## EXERCISE:
When a line in the records contains the string "black", copy that line.

## DATA PROVIDED:
BEGIN

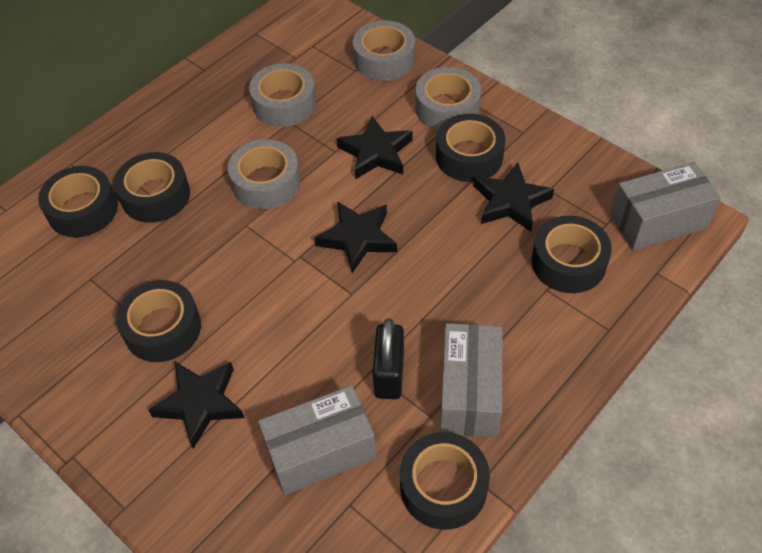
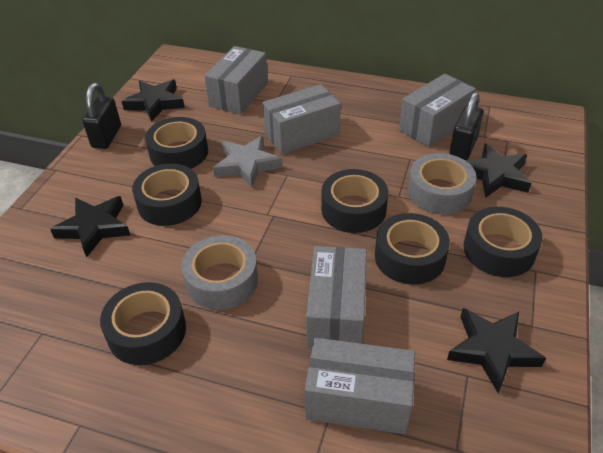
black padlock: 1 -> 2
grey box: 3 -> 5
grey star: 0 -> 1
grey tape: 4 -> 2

END
BEGIN

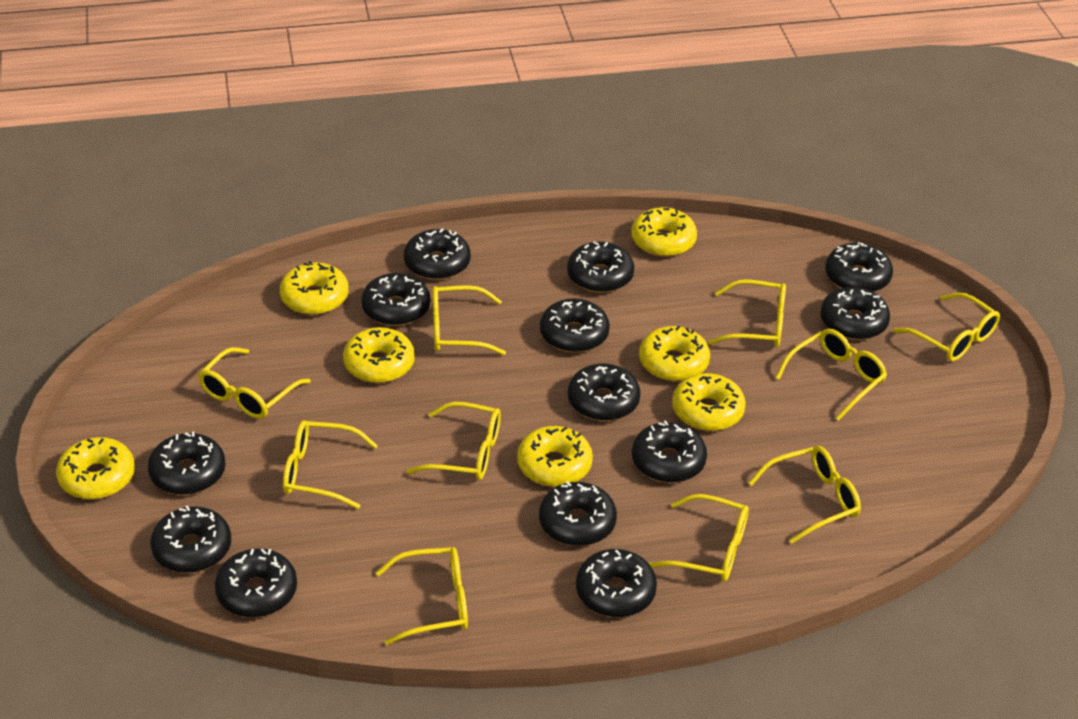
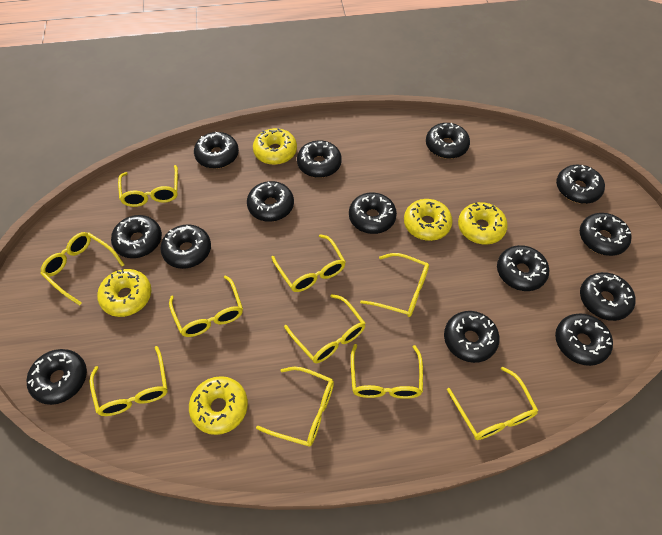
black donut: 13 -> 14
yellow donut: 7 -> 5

END
BEGIN

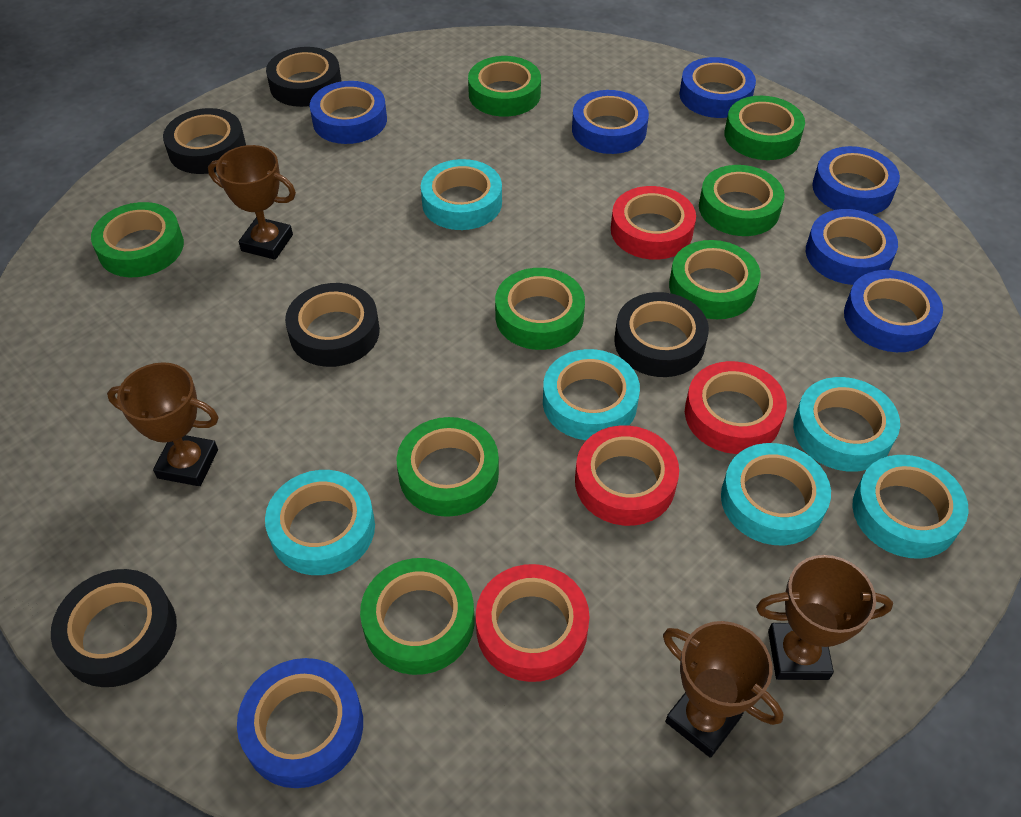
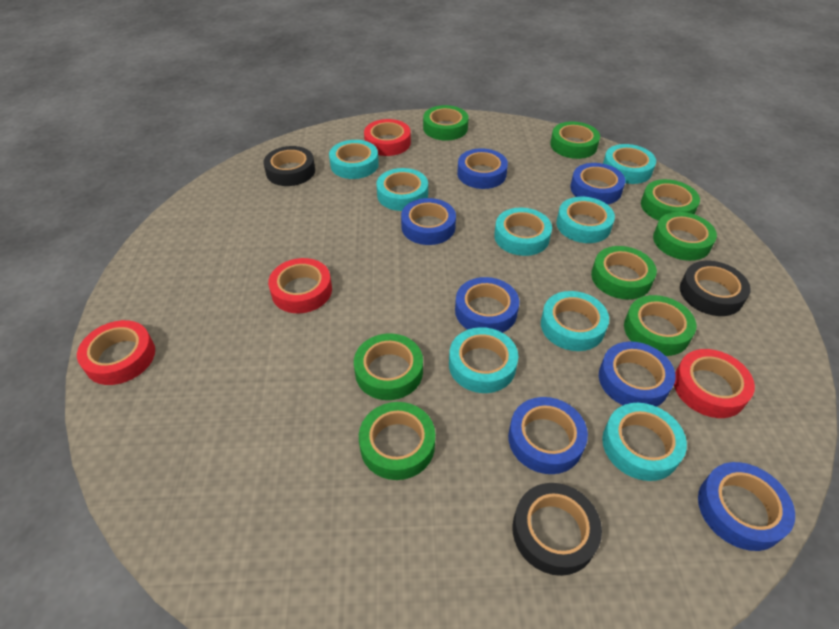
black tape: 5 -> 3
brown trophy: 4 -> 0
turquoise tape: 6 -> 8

END

## ANSWER TO THE PROBLEM:
black padlock: 1 -> 2
black donut: 13 -> 14
black tape: 5 -> 3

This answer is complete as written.